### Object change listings

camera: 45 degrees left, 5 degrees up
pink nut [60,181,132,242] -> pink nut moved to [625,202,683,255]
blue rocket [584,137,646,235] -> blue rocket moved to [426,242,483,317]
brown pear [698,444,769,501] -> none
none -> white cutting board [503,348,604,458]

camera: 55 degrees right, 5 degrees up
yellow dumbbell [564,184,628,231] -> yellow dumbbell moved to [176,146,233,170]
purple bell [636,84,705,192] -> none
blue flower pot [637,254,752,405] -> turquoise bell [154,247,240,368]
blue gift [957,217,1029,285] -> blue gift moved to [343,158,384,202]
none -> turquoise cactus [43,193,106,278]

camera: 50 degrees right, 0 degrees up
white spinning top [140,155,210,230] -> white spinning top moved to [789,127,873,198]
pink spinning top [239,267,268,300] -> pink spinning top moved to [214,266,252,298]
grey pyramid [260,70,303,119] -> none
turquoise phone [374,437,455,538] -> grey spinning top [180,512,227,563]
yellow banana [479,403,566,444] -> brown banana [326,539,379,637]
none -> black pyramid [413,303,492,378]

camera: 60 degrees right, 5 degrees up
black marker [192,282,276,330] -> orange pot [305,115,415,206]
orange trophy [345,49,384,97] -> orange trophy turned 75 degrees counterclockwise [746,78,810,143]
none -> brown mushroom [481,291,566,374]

### REQUIRED ACTION
Once the line with "pink nut [60,181,132,242]" is found in the records above, print exactly that line and every line after it through the line with "camera: 55 degrees right, 5 degrees up".

### COMPLETED EXERCISE
pink nut [60,181,132,242] -> pink nut moved to [625,202,683,255]
blue rocket [584,137,646,235] -> blue rocket moved to [426,242,483,317]
brown pear [698,444,769,501] -> none
none -> white cutting board [503,348,604,458]

camera: 55 degrees right, 5 degrees up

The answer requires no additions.